§ **Try it**: Retype nothing except the lines below from the one with "none -> cyan 2x2 slope [390,267,485,347]" through the one with "none -> grey 1x1 brick [355,130,399,187]", exactly, with images left out.

==============================

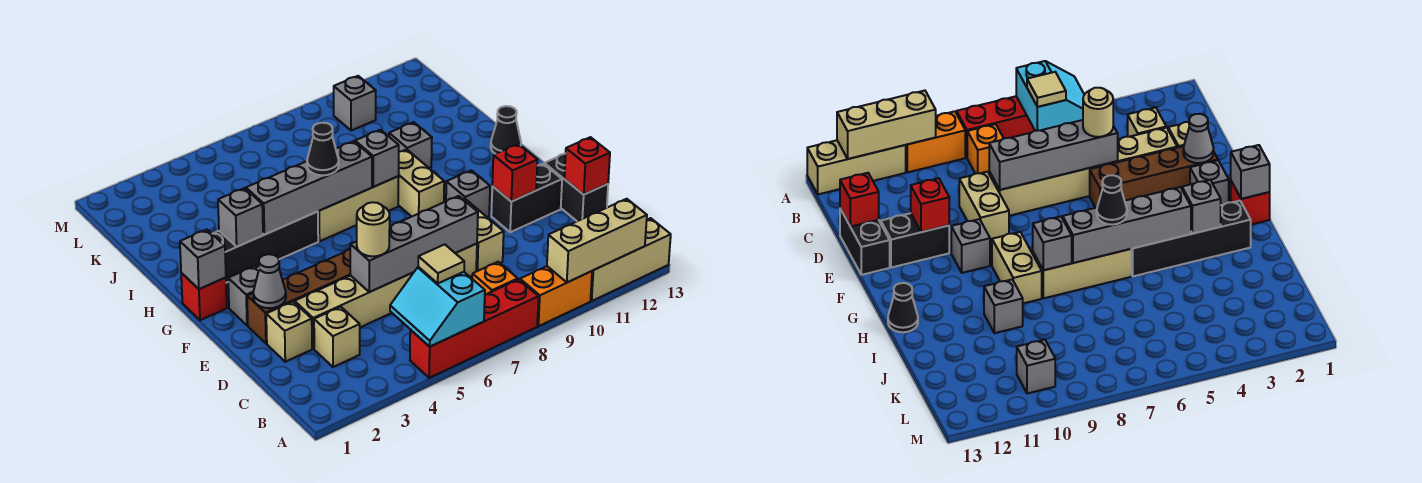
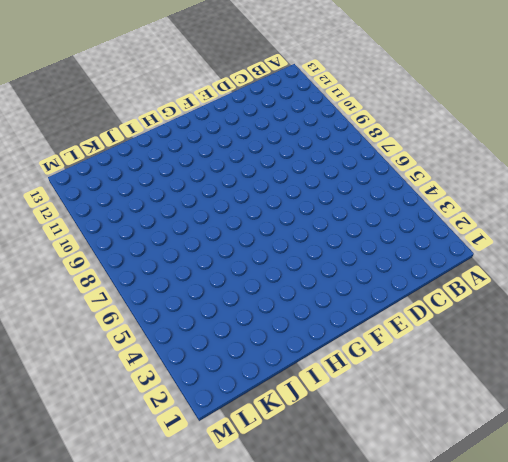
none -> red 1x4 brick [410,279,539,378]
none -> orange 1x2 brick [520,266,592,326]
none -> tan 1x3 brick [591,218,671,301]
none -> orange 1x1 brick [472,262,518,295]

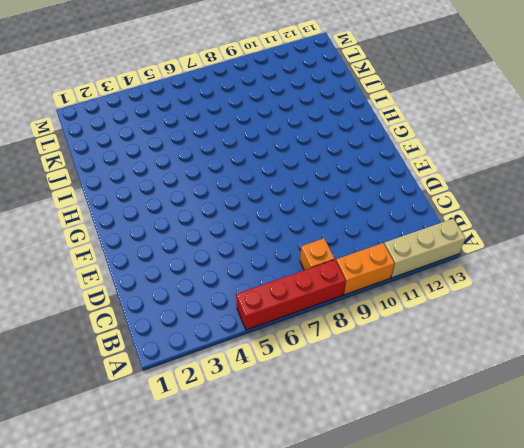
none -> tan 1x1 brick [314,307,360,367]
none -> tan 1x1 brick [266,302,312,362]
none -> tan 1x6 brick [295,244,477,349]
none -> tan 1x2 brick [463,199,504,271]

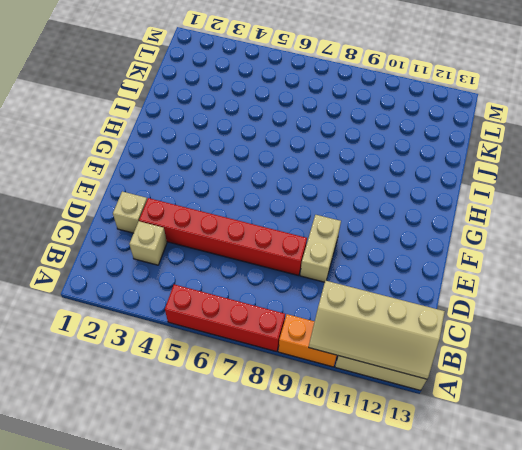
tan 2x4 slope [309,281,445,379] -> tan 1x3 brick [547,199,647,282]
red 1x6 brick [139,198,307,276] -> tan 1x6 brick [295,244,477,349]
none -> orange 1x1 brick [472,262,518,295]
none -> black 1x2 brick [544,154,608,221]
none -> brown 1x4 brick [247,249,351,343]
none -> black 1x2 brick [491,164,562,232]

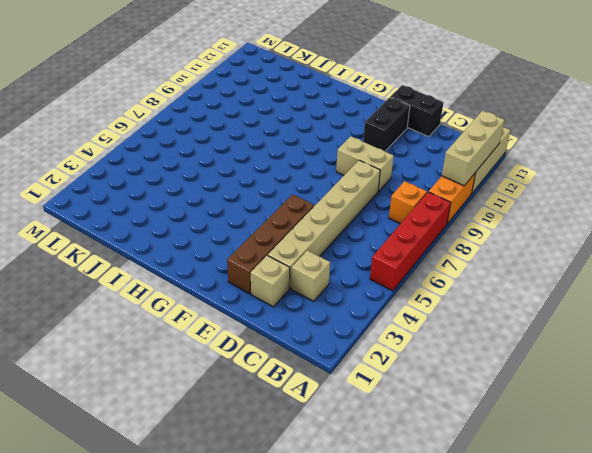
none -> grey 1x1 brick [228,266,259,325]
none -> grey 1x1 brick [446,170,490,217]
none -> red 1x1 brick [181,273,227,320]
none -> tan 1x2 brick [398,149,444,217]

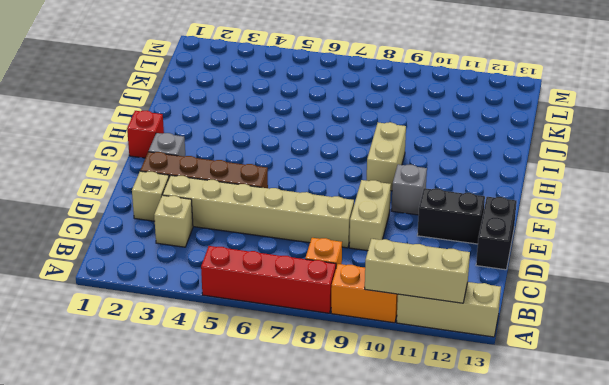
none -> black 1x4 brick [213,212,318,283]
none -> tan 1x3 brick [318,176,399,241]
none -> black 1x1 cone [491,106,521,154]
none -> grey 1x1 brick [389,122,432,168]

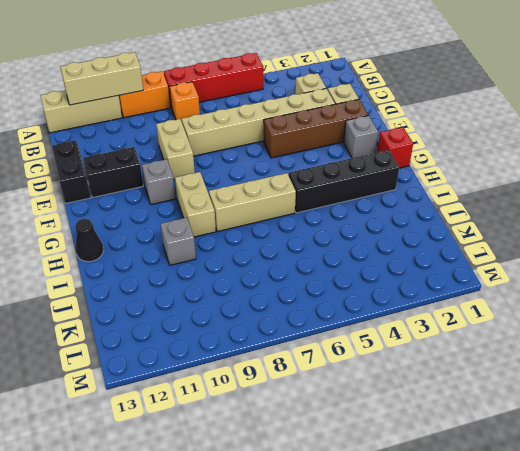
none -> grey 1x1 brick [334,76,376,131]
none -> cyan 2x2 slope [390,267,485,347]
none -> grey 1x4 brick [350,196,478,292]
none -> red 1x1 brick [564,137,610,194]

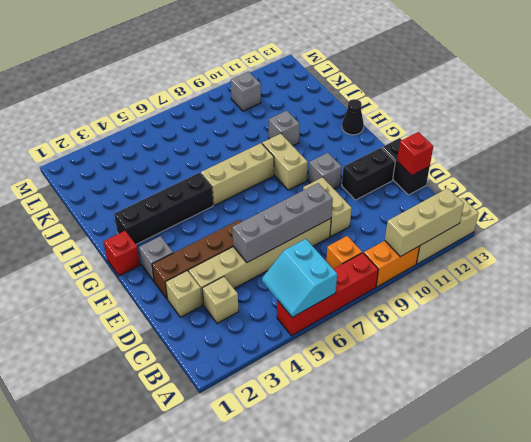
none -> grey 1x1 cone [253,254,286,308]
none -> red 1x1 brick [492,144,537,202]
none -> grey 1x1 brick [180,230,226,289]
none -> grey 1x1 brick [218,188,263,247]

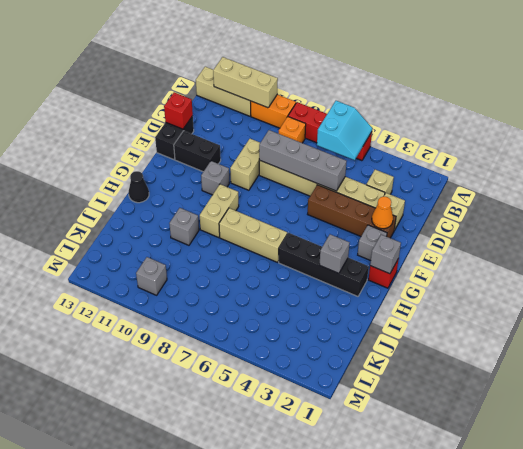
orange 1x1 cone [372,197,393,229] -> grey 1x1 cone [253,254,286,308]
none -> red 1x1 brick [492,144,537,202]
none -> grey 1x4 brick [246,141,372,234]
none -> grey 1x1 brick [355,130,399,187]
none -> tan 1x1 tile [418,244,464,283]

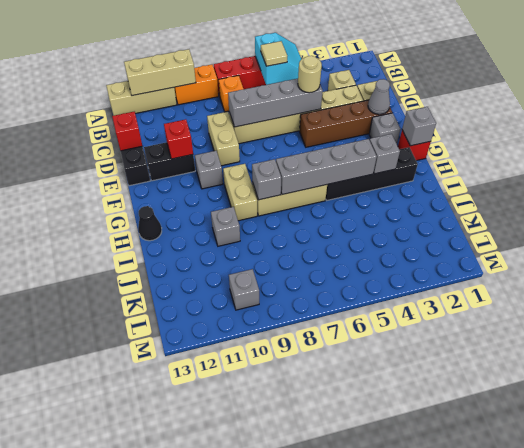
none -> black 1x1 cone [307,123,339,175]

==============================

§ **Your response**:
none -> cyan 2x2 slope [390,267,485,347]
none -> grey 1x4 brick [350,196,478,292]
none -> red 1x1 brick [564,137,610,194]

none -> grey 1x1 cone [253,254,286,308]
none -> red 1x1 brick [492,144,537,202]
none -> grey 1x1 brick [180,230,226,289]
none -> grey 1x1 brick [218,188,263,247]

orange 1x1 cone [372,197,393,229] -> grey 1x1 cone [253,254,286,308]
none -> red 1x1 brick [492,144,537,202]
none -> grey 1x4 brick [246,141,372,234]
none -> grey 1x1 brick [355,130,399,187]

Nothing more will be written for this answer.